### MATERIAL FOR THE TASK:
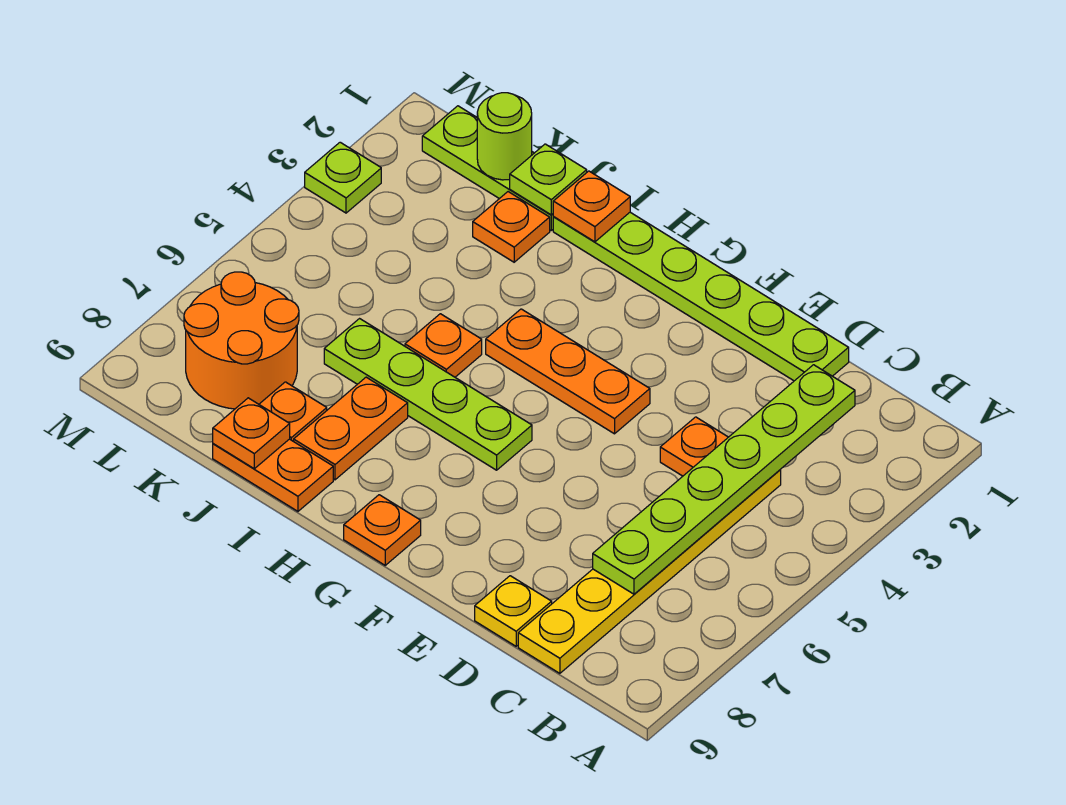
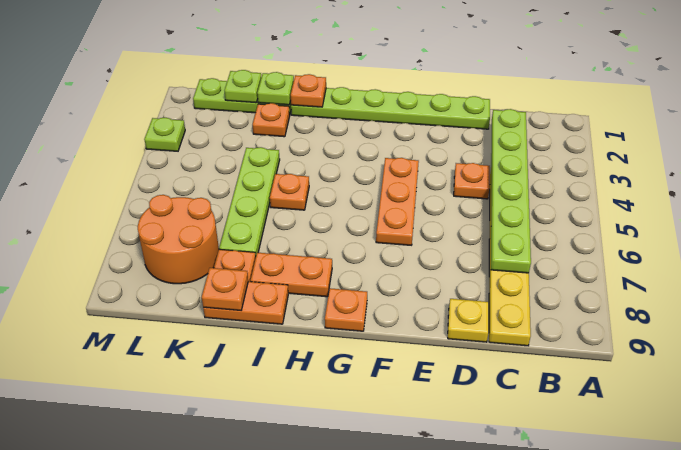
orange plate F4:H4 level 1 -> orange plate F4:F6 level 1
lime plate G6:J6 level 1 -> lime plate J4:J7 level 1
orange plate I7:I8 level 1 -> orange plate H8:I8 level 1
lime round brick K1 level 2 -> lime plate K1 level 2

==

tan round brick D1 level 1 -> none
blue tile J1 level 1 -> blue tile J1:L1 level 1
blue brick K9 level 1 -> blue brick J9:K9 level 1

--

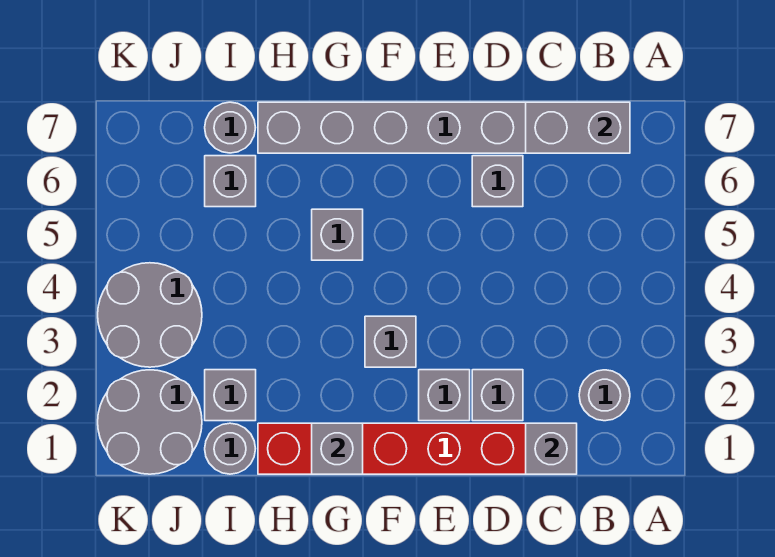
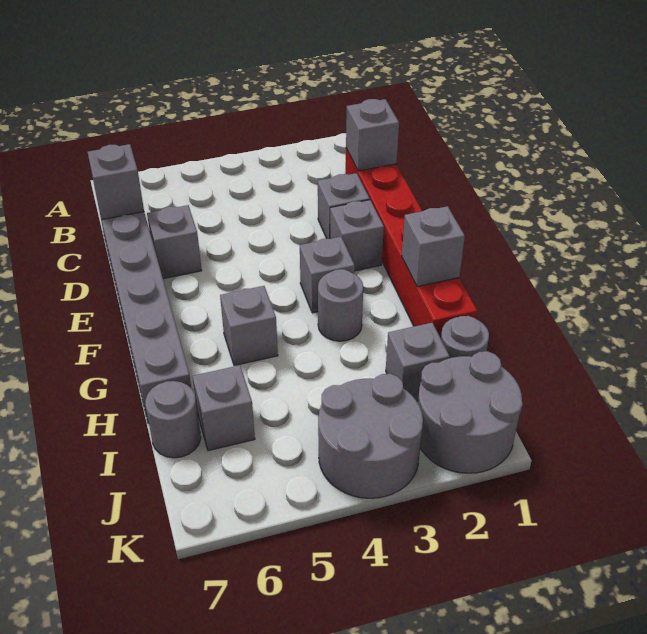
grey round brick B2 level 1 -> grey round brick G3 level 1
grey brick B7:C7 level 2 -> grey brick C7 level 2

### PROMPT:
From the entries above, extract every line where the word "lime" appears.

### OUTPUT OF THE TASK:
lime plate G6:J6 level 1 -> lime plate J4:J7 level 1
lime round brick K1 level 2 -> lime plate K1 level 2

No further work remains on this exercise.